_RECORDS SUPPLIED_:

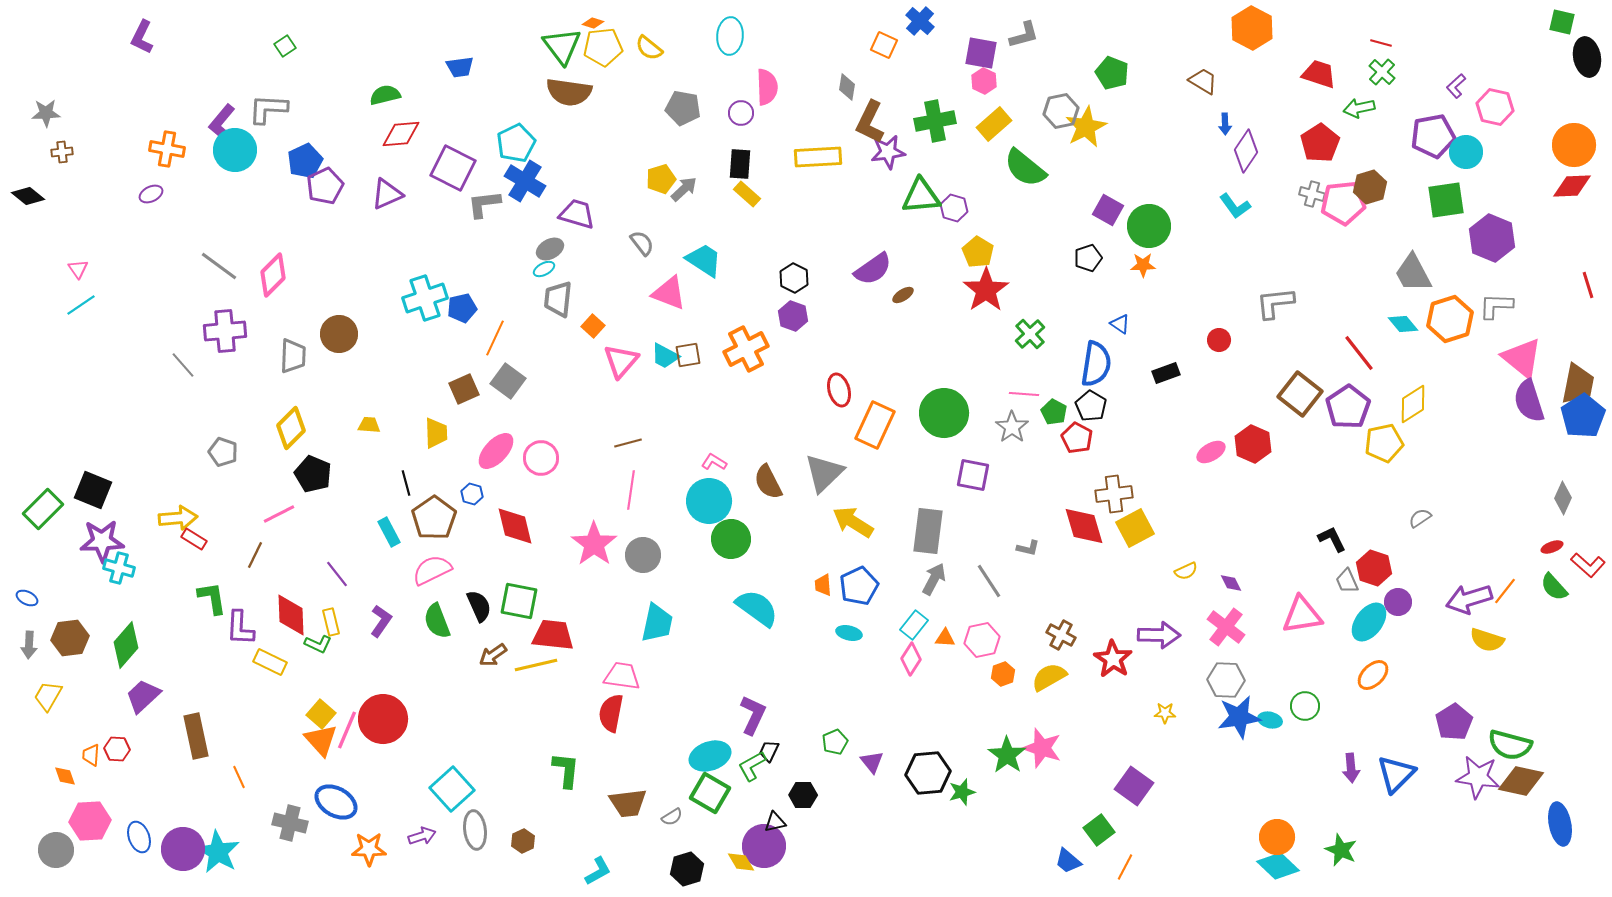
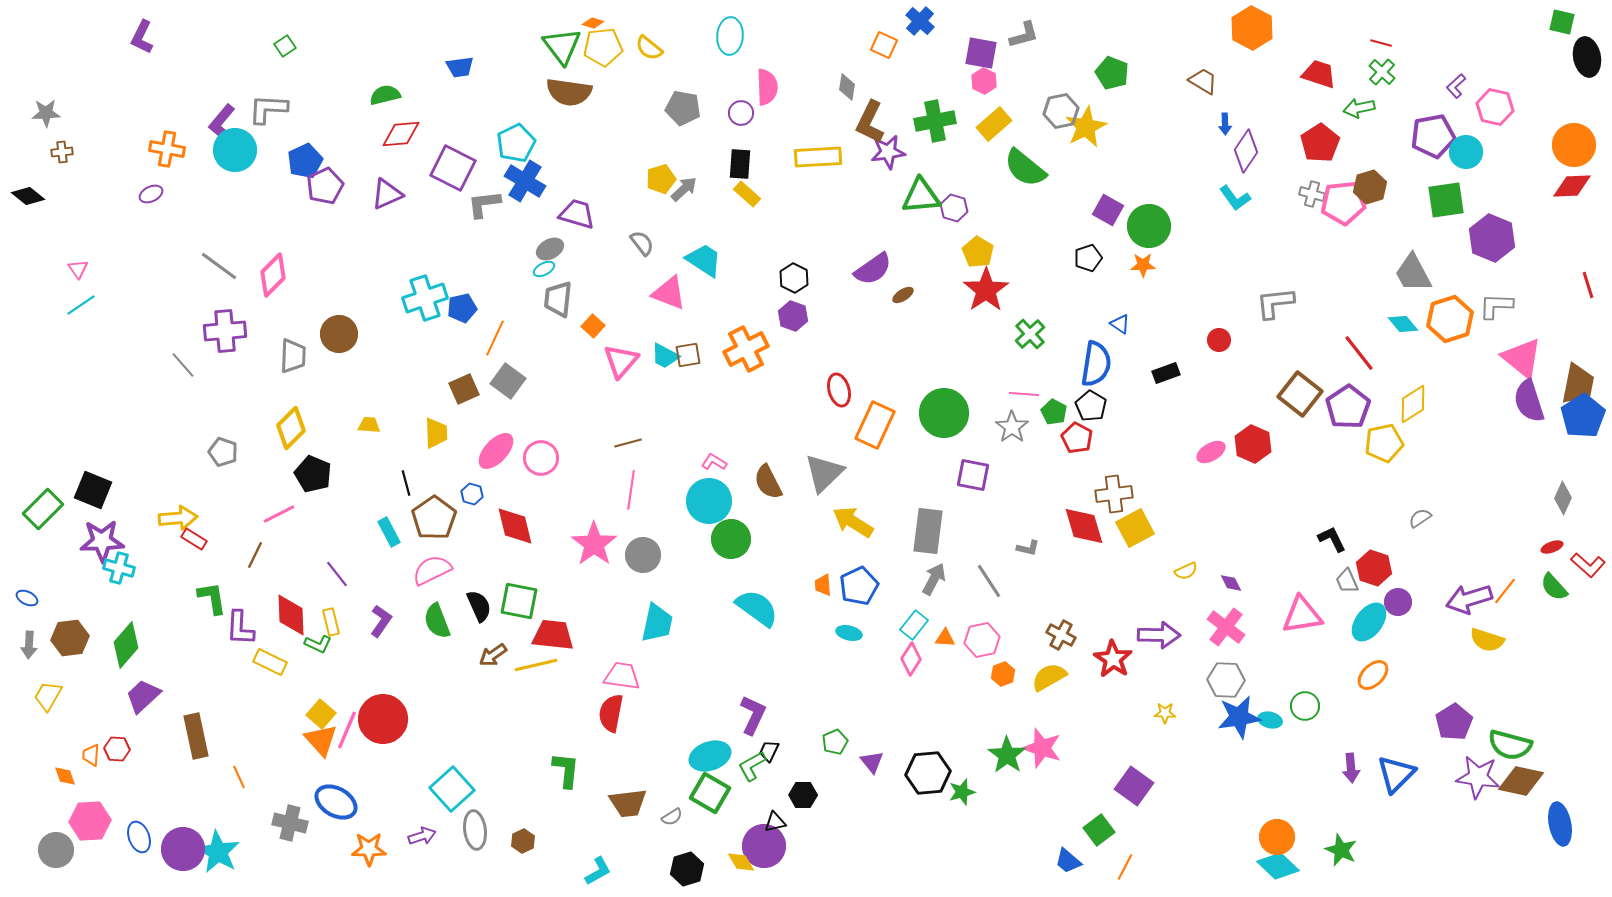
cyan L-shape at (1235, 206): moved 8 px up
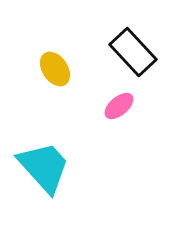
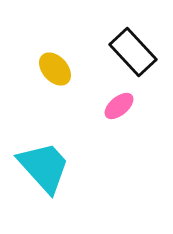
yellow ellipse: rotated 8 degrees counterclockwise
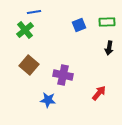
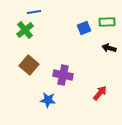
blue square: moved 5 px right, 3 px down
black arrow: rotated 96 degrees clockwise
red arrow: moved 1 px right
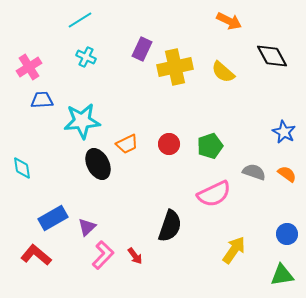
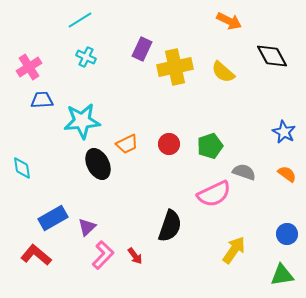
gray semicircle: moved 10 px left
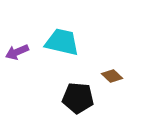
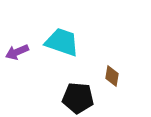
cyan trapezoid: rotated 6 degrees clockwise
brown diamond: rotated 55 degrees clockwise
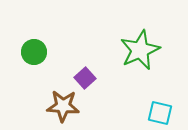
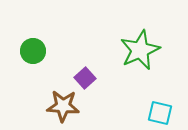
green circle: moved 1 px left, 1 px up
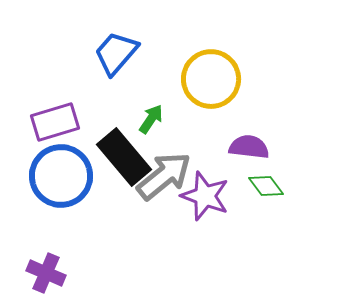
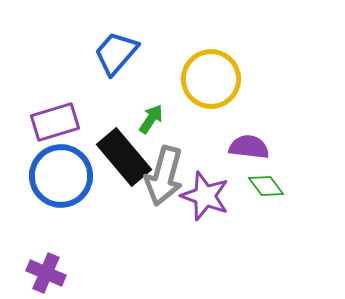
gray arrow: rotated 144 degrees clockwise
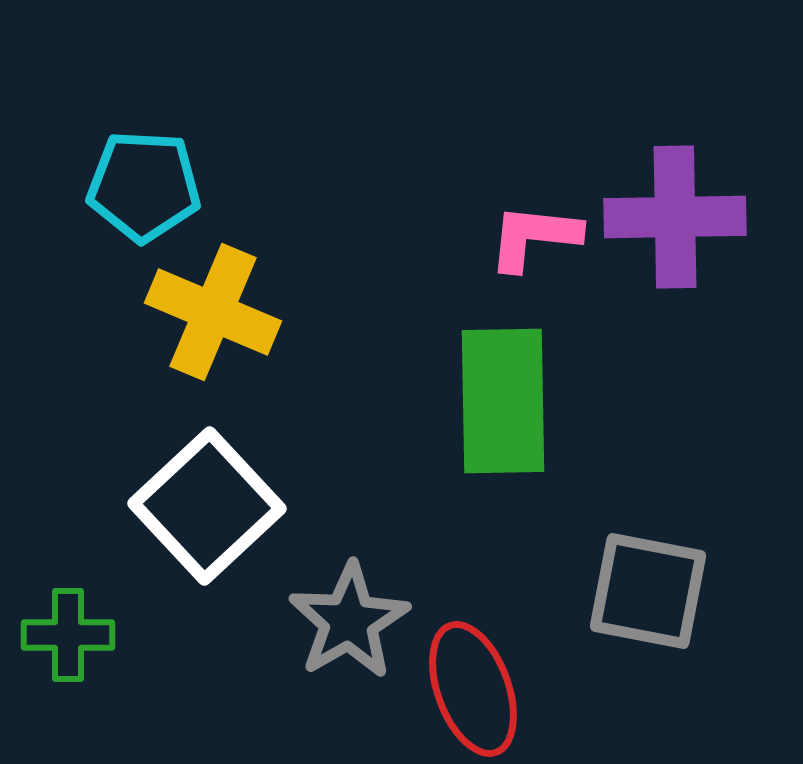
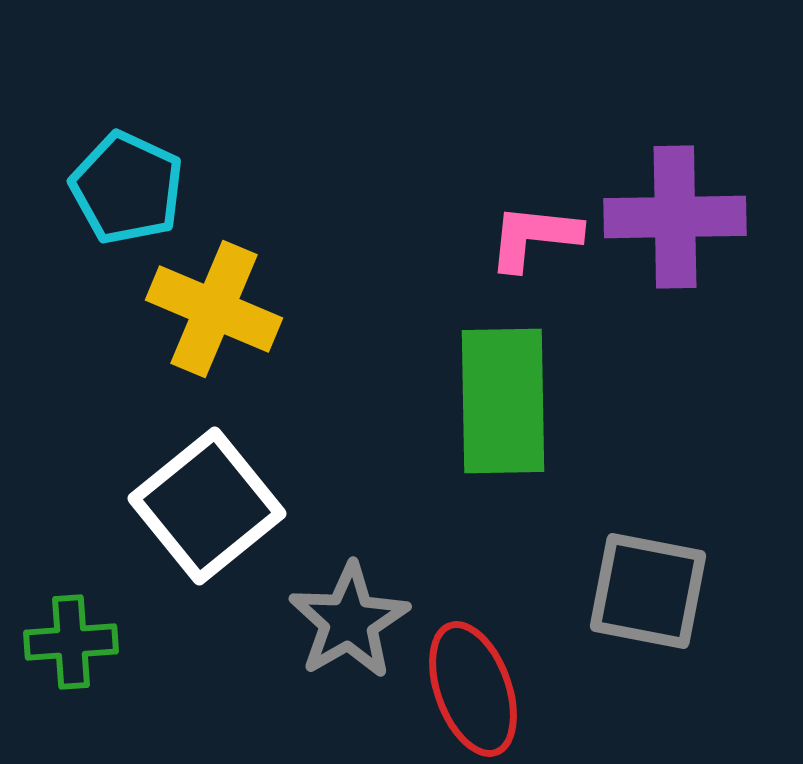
cyan pentagon: moved 17 px left, 2 px down; rotated 22 degrees clockwise
yellow cross: moved 1 px right, 3 px up
white square: rotated 4 degrees clockwise
green cross: moved 3 px right, 7 px down; rotated 4 degrees counterclockwise
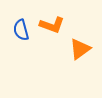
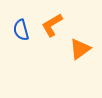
orange L-shape: rotated 130 degrees clockwise
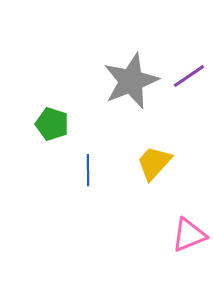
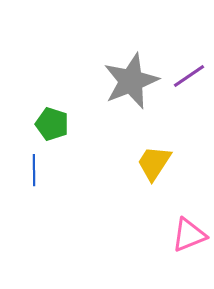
yellow trapezoid: rotated 9 degrees counterclockwise
blue line: moved 54 px left
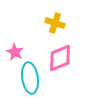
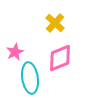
yellow cross: rotated 24 degrees clockwise
pink star: rotated 18 degrees clockwise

_TASK ITEM_:
Each entry above must be set down word for word; none of its pictures belong in the copy.

_WRITTEN RESPONSE_:
cyan L-shape at (1235, 206): moved 8 px up
yellow ellipse: rotated 8 degrees counterclockwise
blue square: moved 5 px right, 3 px down
black arrow: rotated 96 degrees clockwise
red arrow: moved 1 px right
gray semicircle: moved 10 px left
cyan trapezoid: rotated 6 degrees clockwise
brown diamond: rotated 55 degrees clockwise
green circle: moved 1 px left, 1 px up
gray arrow: rotated 144 degrees clockwise
cyan pentagon: moved 17 px left, 2 px down; rotated 22 degrees clockwise
yellow cross: moved 1 px right, 3 px up
white square: rotated 4 degrees clockwise
green cross: moved 3 px right, 7 px down; rotated 4 degrees counterclockwise
orange L-shape: rotated 130 degrees clockwise
yellow trapezoid: rotated 9 degrees counterclockwise
blue line: moved 54 px left
yellow cross: rotated 24 degrees clockwise
pink star: rotated 18 degrees clockwise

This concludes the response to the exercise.